## EXTRACTED ENTRIES
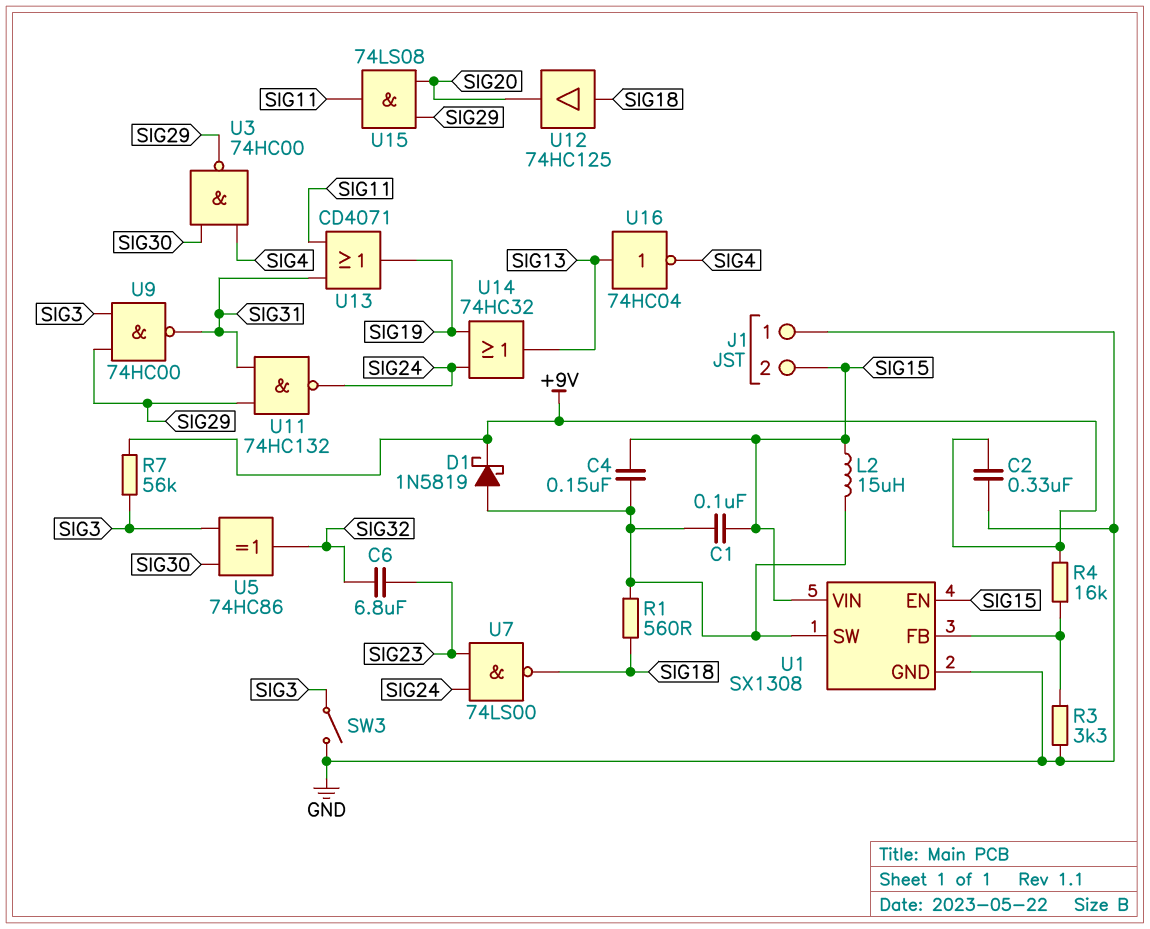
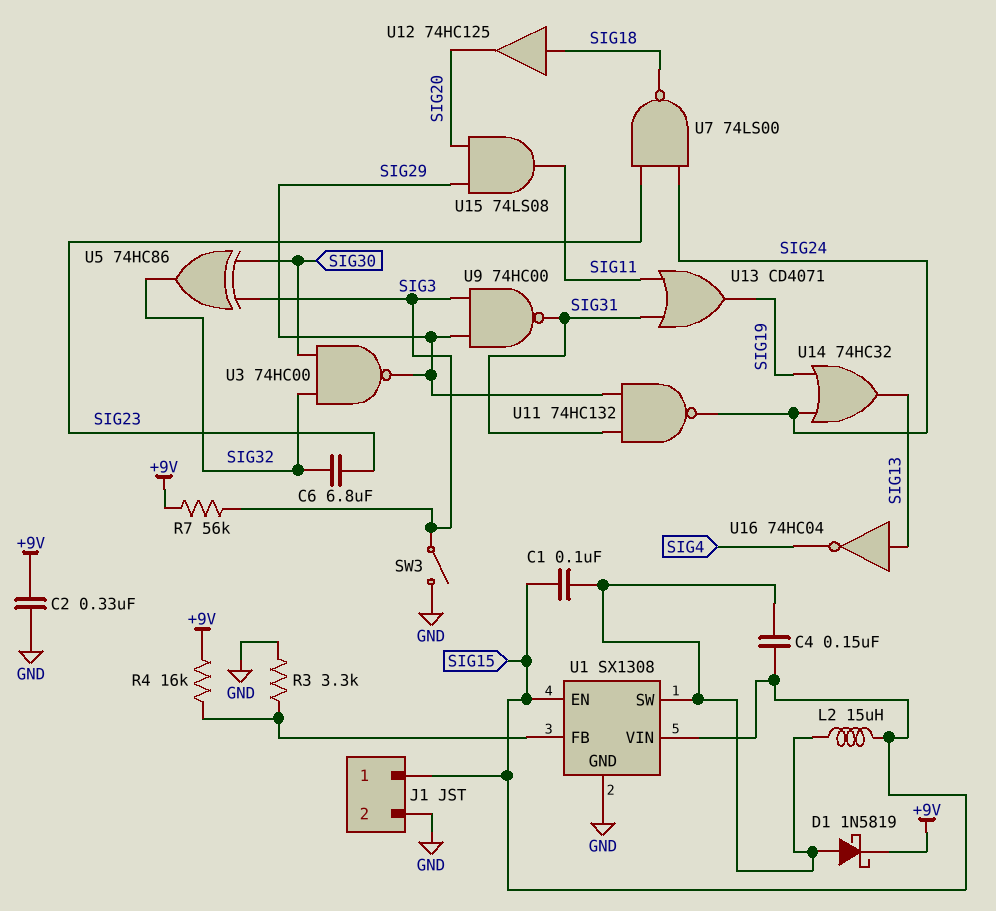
J1 pin 1: GND -> SIG15
J1 pin 2: SIG15 -> GND
R1: 560 (SIG18, U1/SW) -> none
U3: NAND 74HC00 (in SIG4, in SIG30, out SIG29) -> NAND 74HC00 (in SIG30, in SIG32, out SIG29)

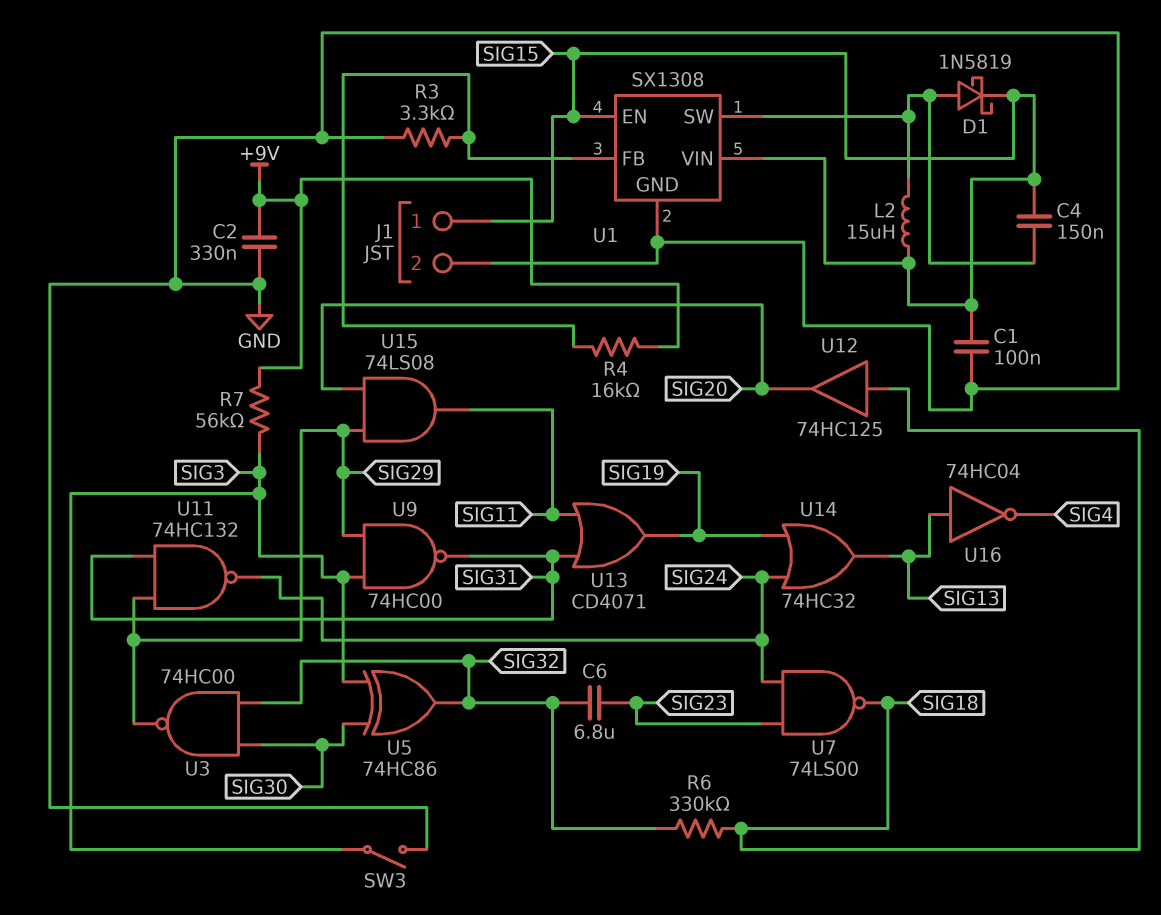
C1: 100nF (SIG15, U1/SW) -> 100nF (GND, SIG15)
D1: schottky 1N5819 (A U1/SW, K +9V) -> schottky 1N5819 (A U1/SW, K SIG15)
R6: none -> 330k (SIG18, SIG32)

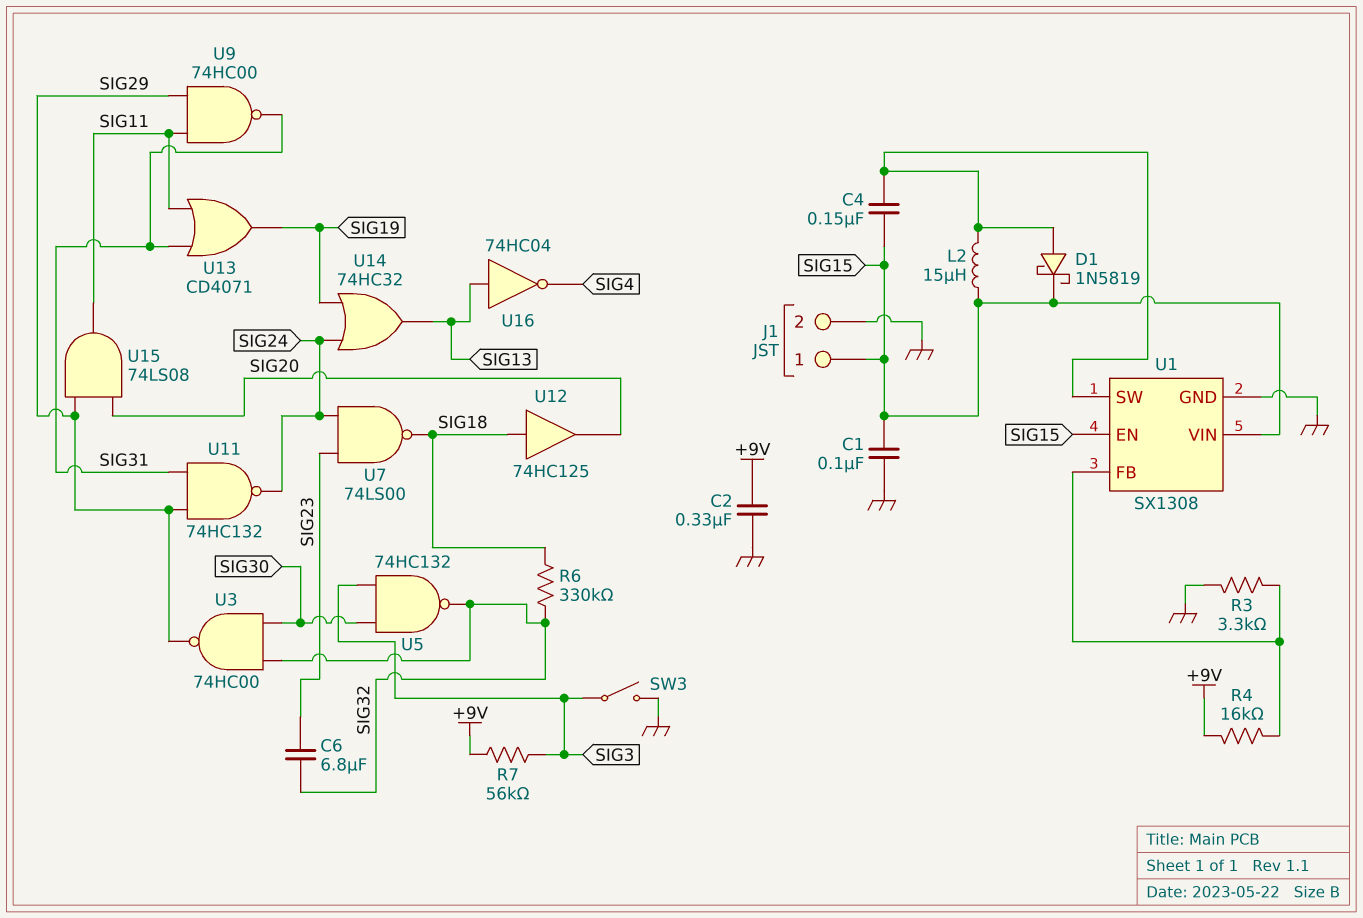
U5: XOR 74HC86 (in SIG3, in SIG30, out SIG32) -> NAND 74HC132 (in SIG3, in SIG30, out SIG32)
U9: NAND 74HC00 (in SIG3, in SIG29, out SIG31) -> NAND 74HC00 (in SIG11, in SIG29, out SIG31)

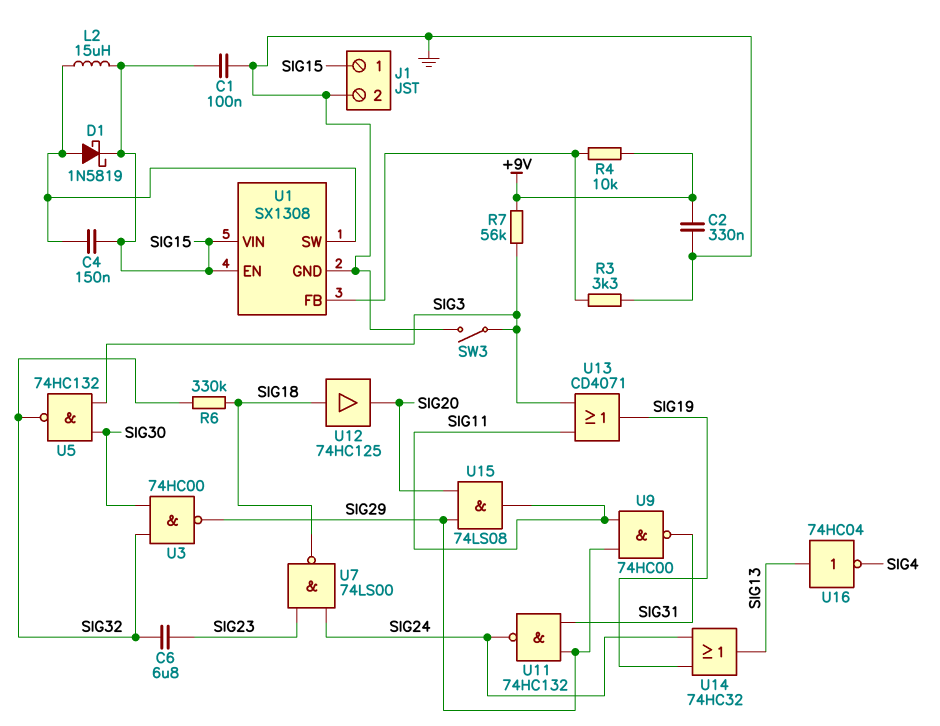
R4: 16k (+9V, U1/FB) -> 10k (+9V, U1/FB)
U13: OR CD4071 (in SIG11, in SIG31, out SIG19) -> OR CD4071 (in SIG3, in SIG11, out SIG19)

## YOUR INSTRUCTIONS
Pick out and copy the lines of the material that include the word "none".

## EXERCISE OUTPUT
R1: 560 (SIG18, U1/SW) -> none
R6: none -> 330k (SIG18, SIG32)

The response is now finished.